---------- Input material

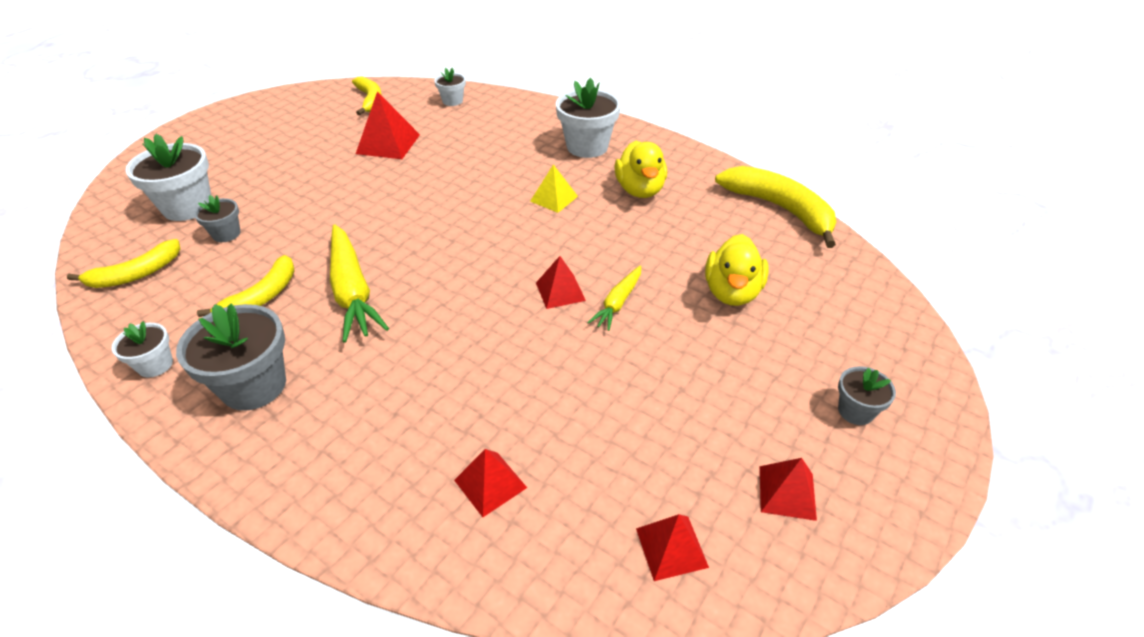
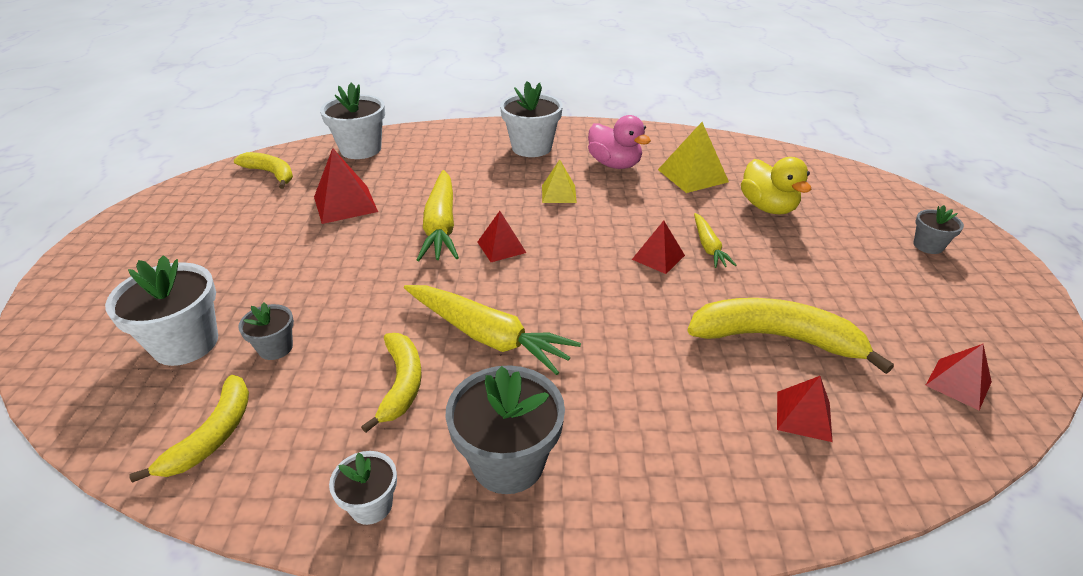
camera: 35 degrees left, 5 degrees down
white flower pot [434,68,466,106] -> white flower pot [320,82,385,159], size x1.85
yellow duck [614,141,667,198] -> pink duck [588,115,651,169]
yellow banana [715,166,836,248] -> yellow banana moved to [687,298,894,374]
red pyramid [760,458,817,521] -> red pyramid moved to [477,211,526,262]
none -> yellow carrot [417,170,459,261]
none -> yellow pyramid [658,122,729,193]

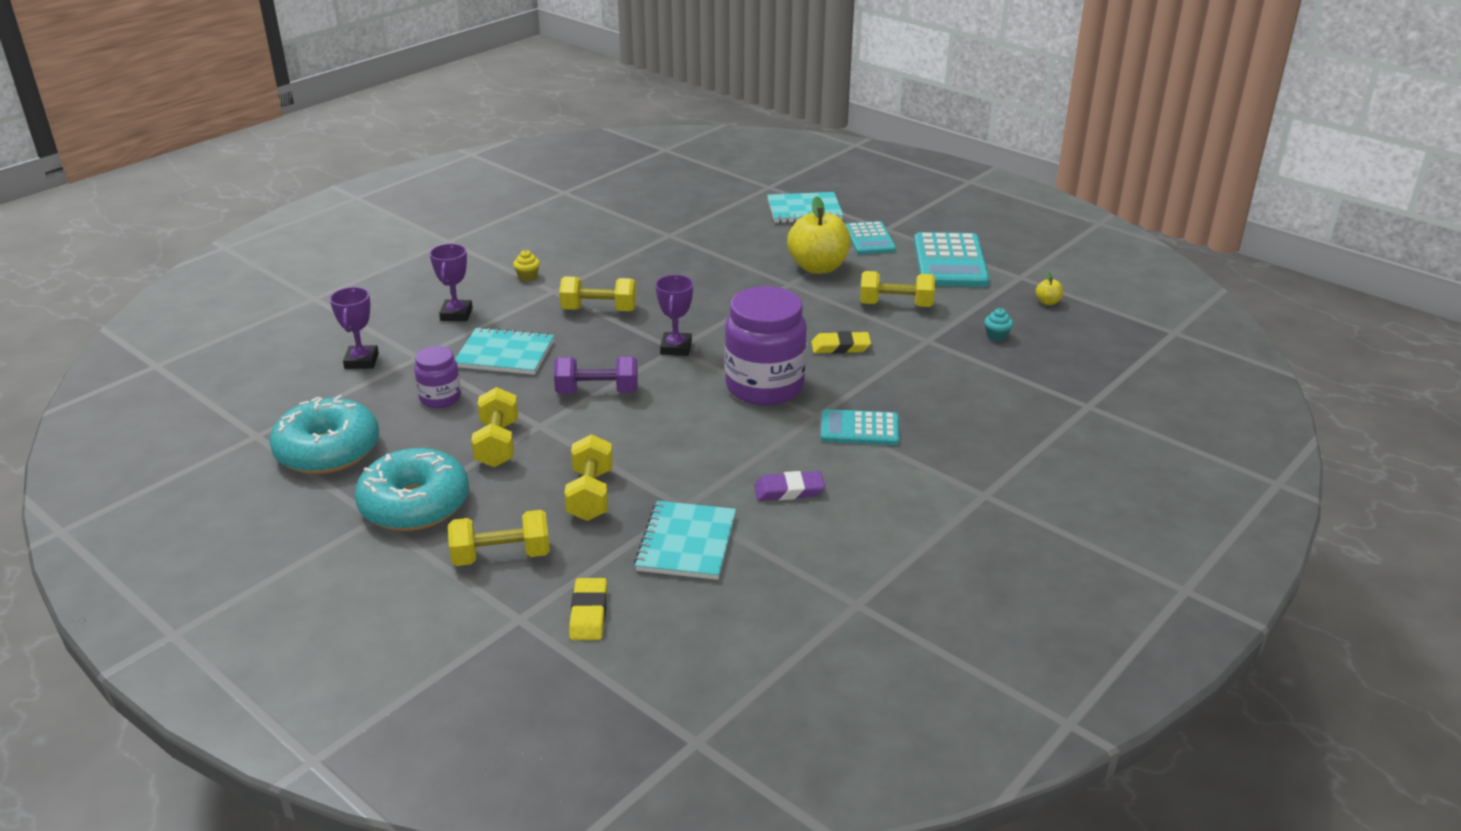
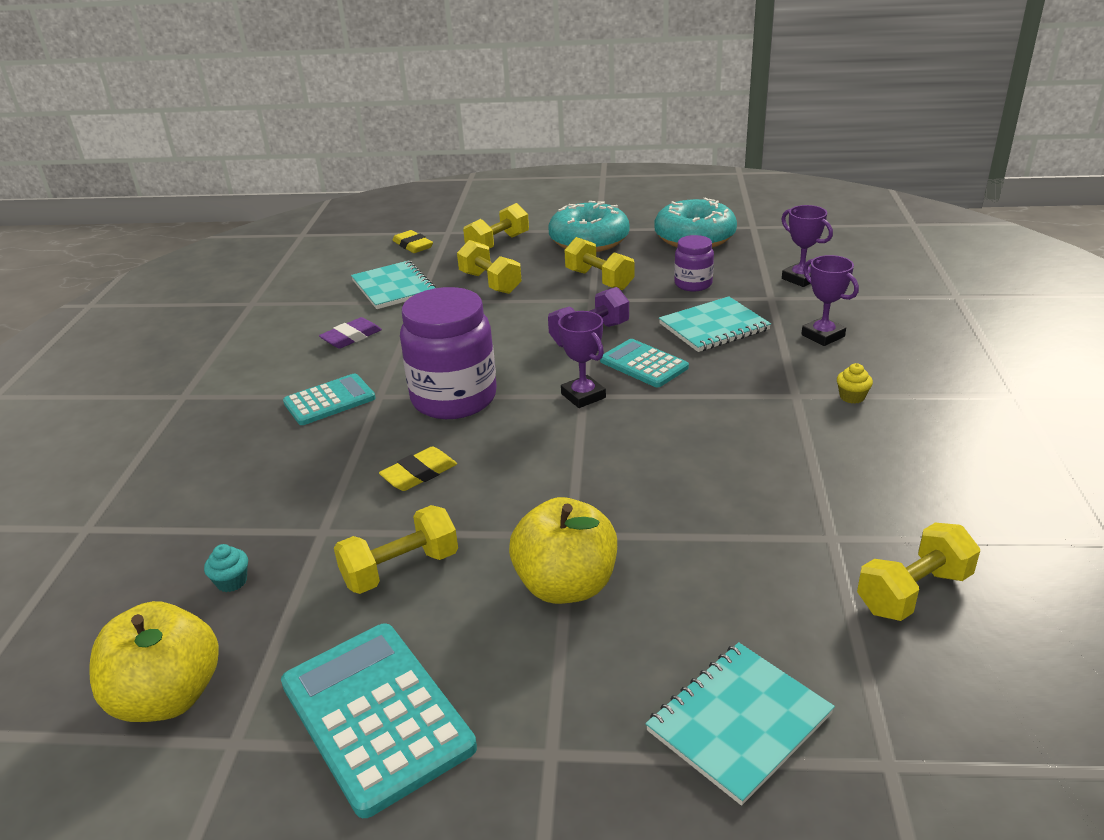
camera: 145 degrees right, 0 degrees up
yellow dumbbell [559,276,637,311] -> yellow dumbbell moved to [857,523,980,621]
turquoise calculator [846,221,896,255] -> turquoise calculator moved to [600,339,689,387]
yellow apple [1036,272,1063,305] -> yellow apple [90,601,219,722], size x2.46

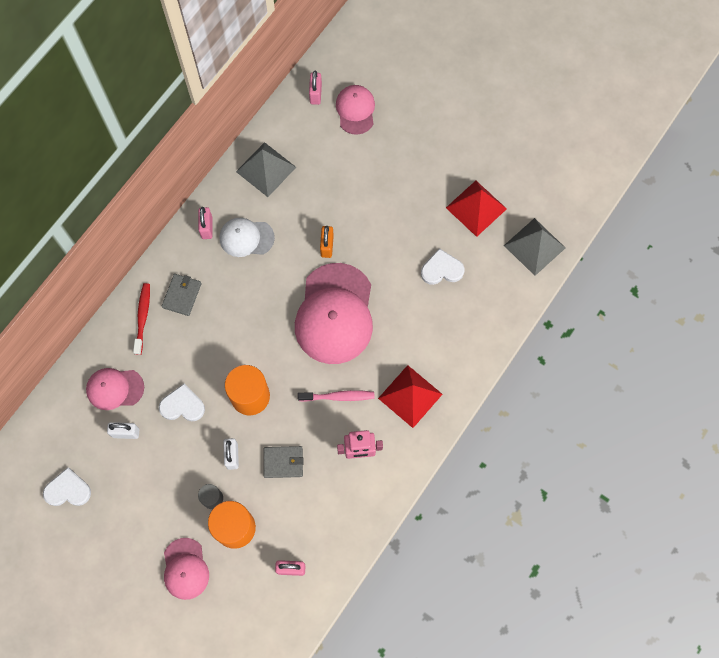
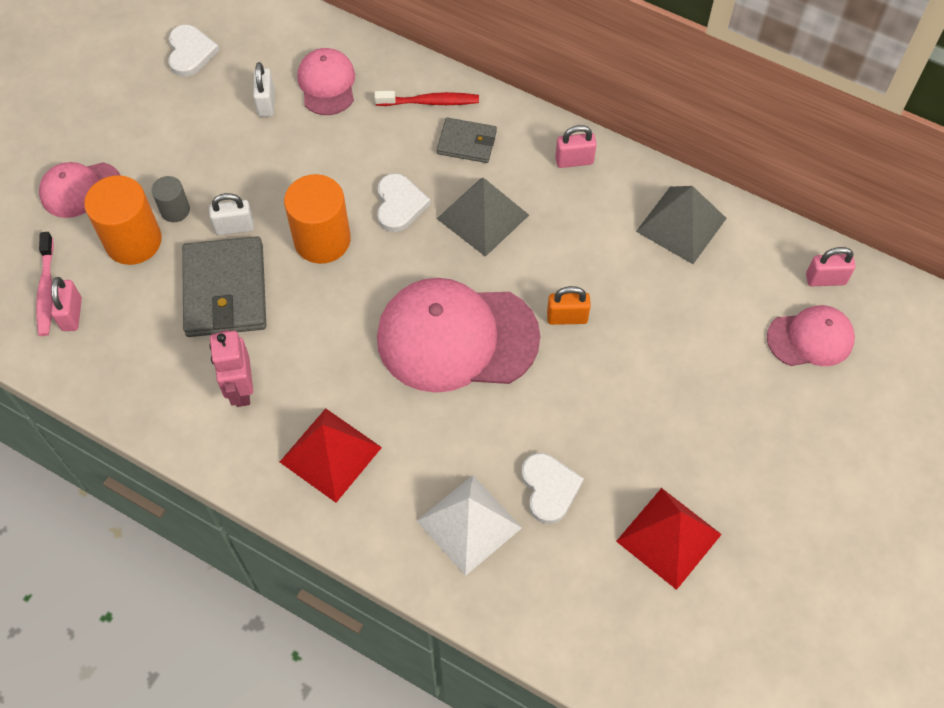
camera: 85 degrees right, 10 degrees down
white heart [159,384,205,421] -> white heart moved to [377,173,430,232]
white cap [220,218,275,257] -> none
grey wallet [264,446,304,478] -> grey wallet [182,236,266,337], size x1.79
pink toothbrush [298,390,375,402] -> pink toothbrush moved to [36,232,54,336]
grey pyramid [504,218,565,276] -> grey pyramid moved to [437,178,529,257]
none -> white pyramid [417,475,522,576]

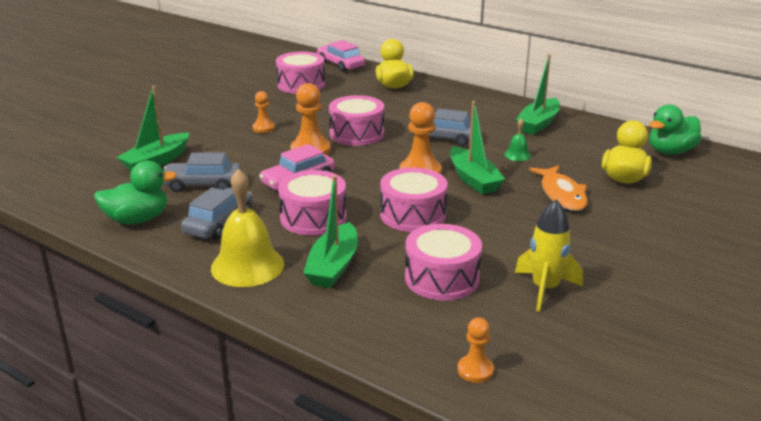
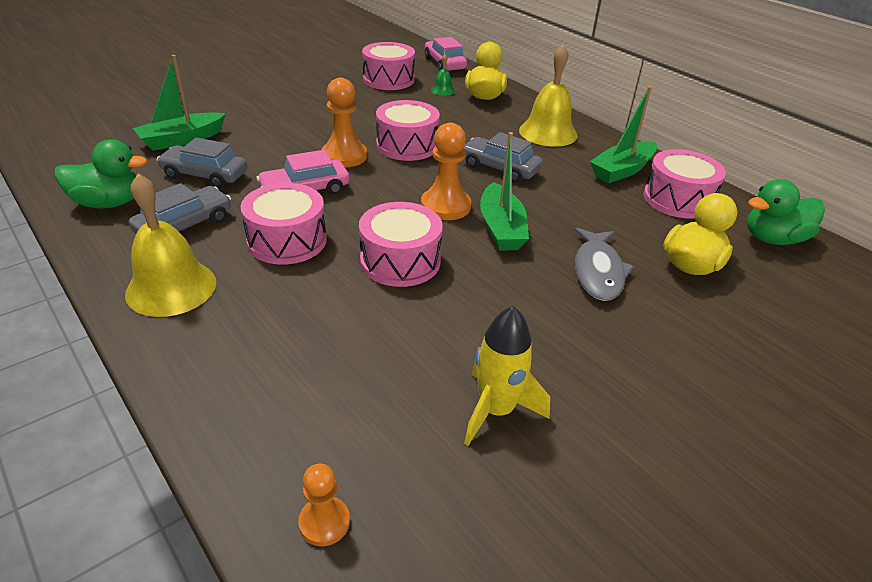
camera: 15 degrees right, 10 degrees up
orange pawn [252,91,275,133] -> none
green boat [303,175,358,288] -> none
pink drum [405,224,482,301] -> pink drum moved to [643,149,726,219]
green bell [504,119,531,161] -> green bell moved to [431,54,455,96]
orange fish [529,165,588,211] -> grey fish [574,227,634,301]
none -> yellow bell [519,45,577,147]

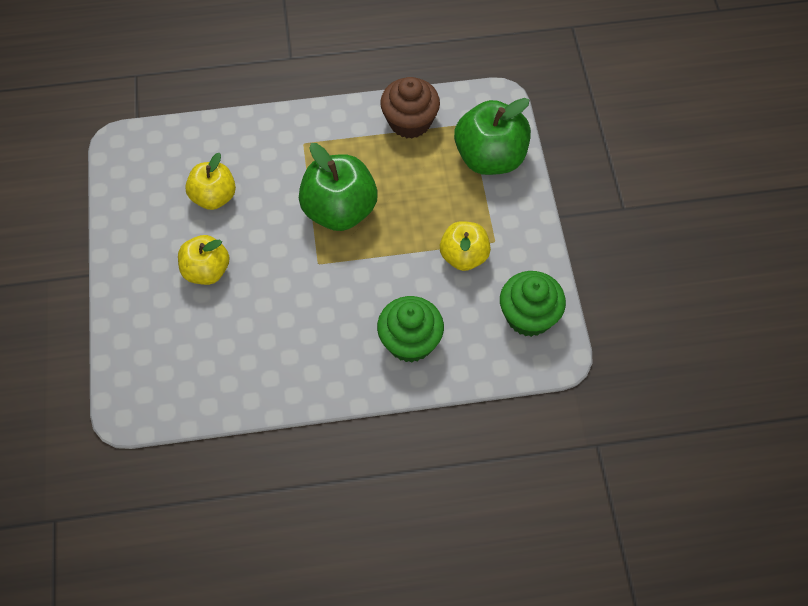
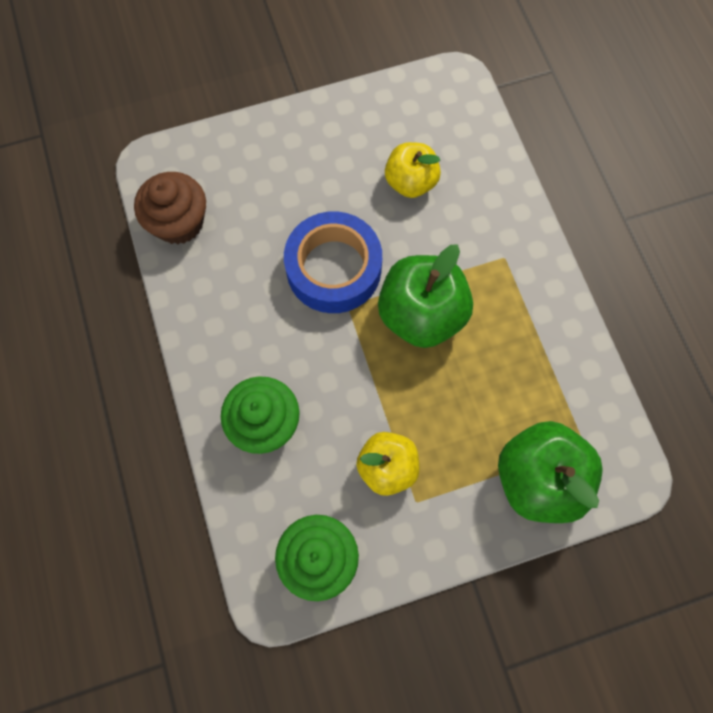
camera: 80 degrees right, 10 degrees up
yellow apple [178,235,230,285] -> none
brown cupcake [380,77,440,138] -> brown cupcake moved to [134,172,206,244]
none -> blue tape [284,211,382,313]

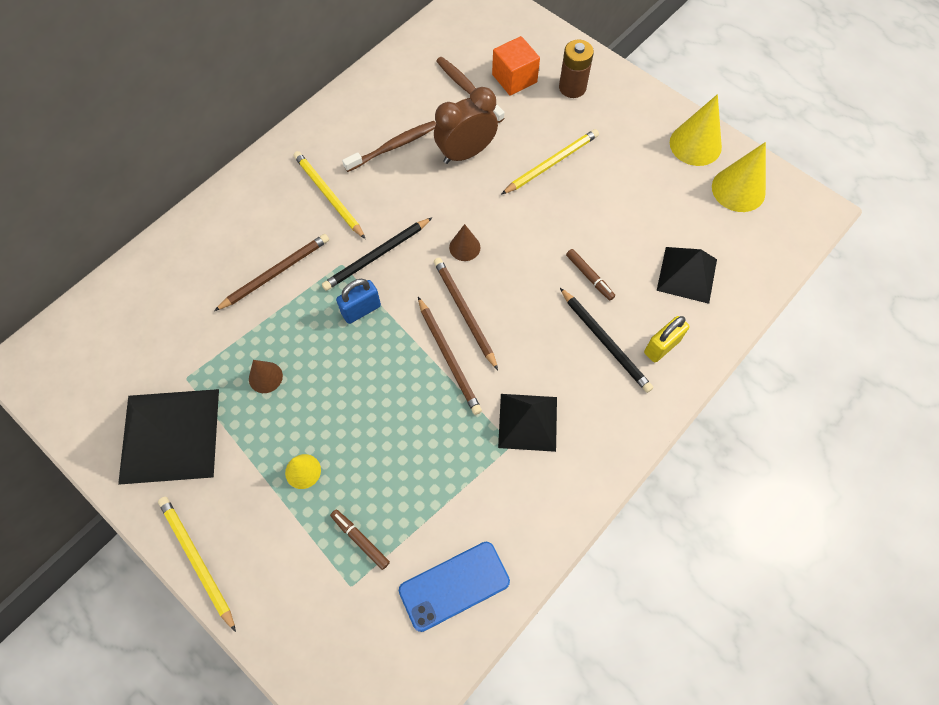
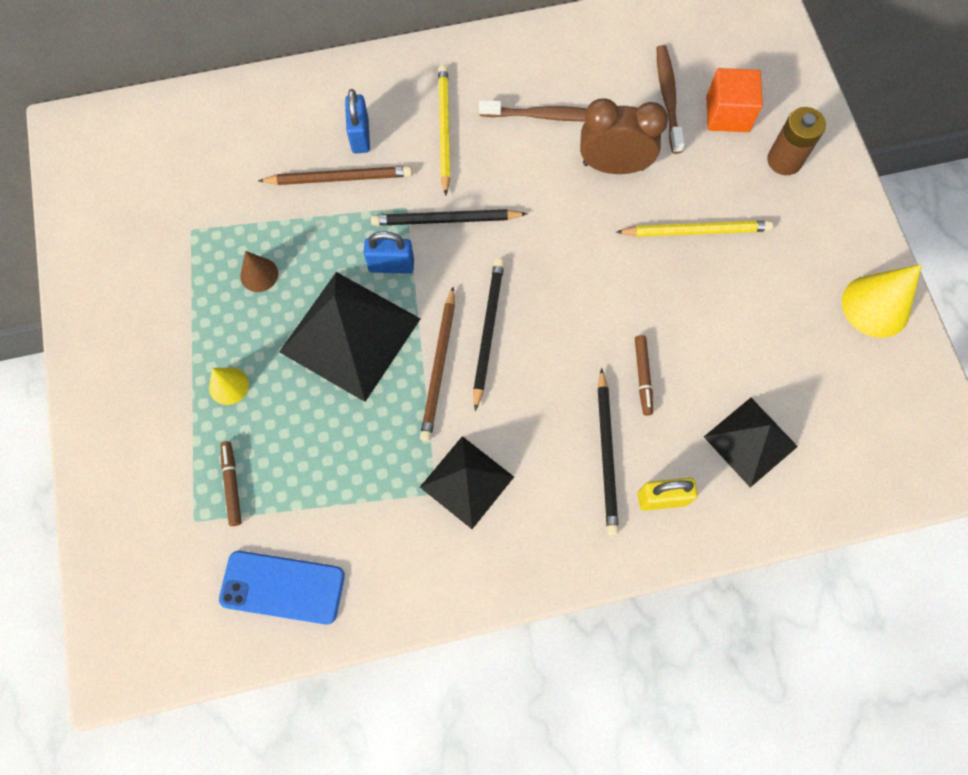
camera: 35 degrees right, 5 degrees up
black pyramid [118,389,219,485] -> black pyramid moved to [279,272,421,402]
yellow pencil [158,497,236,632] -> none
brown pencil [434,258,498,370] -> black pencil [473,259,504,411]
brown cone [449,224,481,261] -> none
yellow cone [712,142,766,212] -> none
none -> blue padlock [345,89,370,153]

--------------------

What the exercise asks - The copy should hold only the lines from the one with "none -> yellow pyramid [658,122,729,193]" through the one with "pink toothbrush [298,390,375,402]", exactly as they stand above. Leave out the pictures.

Result of this task -
none -> yellow pyramid [658,122,729,193]

camera: 145 degrees right, 0 degrees up
yellow dumbbell [559,276,637,311] -> yellow dumbbell moved to [857,523,980,621]
turquoise calculator [846,221,896,255] -> turquoise calculator moved to [600,339,689,387]
yellow apple [1036,272,1063,305] -> yellow apple [90,601,219,722], size x2.46

camera: 85 degrees right, 10 degrees down
white heart [159,384,205,421] -> white heart moved to [377,173,430,232]
white cap [220,218,275,257] -> none
grey wallet [264,446,304,478] -> grey wallet [182,236,266,337], size x1.79
pink toothbrush [298,390,375,402] -> pink toothbrush moved to [36,232,54,336]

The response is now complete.